| Activity |
Look through the entries below and count the lines that contain "none". Reply with that number only.

| Exercise inputs |
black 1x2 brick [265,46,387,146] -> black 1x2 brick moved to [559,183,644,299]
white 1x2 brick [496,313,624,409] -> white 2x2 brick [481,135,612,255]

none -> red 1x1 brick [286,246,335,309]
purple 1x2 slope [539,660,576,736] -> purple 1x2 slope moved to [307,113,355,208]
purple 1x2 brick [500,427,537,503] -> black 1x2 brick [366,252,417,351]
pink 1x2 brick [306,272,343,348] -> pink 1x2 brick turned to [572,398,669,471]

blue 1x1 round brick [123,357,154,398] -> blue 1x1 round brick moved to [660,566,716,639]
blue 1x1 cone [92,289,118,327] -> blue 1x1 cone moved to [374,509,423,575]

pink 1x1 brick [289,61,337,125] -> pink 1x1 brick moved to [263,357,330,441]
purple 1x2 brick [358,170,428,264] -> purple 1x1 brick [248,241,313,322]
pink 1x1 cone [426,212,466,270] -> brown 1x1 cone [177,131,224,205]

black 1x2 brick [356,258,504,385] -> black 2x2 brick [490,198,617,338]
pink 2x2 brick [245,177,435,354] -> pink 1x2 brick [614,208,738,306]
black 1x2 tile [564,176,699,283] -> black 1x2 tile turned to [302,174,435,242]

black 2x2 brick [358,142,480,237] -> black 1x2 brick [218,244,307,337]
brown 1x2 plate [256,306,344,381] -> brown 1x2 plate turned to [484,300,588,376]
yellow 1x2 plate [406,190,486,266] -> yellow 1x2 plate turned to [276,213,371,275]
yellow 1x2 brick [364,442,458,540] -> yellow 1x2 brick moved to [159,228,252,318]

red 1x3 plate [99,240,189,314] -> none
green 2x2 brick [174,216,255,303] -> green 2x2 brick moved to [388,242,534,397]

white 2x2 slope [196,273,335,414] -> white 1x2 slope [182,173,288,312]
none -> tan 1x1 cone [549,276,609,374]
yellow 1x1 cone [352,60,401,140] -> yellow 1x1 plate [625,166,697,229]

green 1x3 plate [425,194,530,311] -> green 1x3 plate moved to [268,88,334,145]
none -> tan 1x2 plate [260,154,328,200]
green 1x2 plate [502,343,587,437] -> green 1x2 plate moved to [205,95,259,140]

| Output of the exercise |
4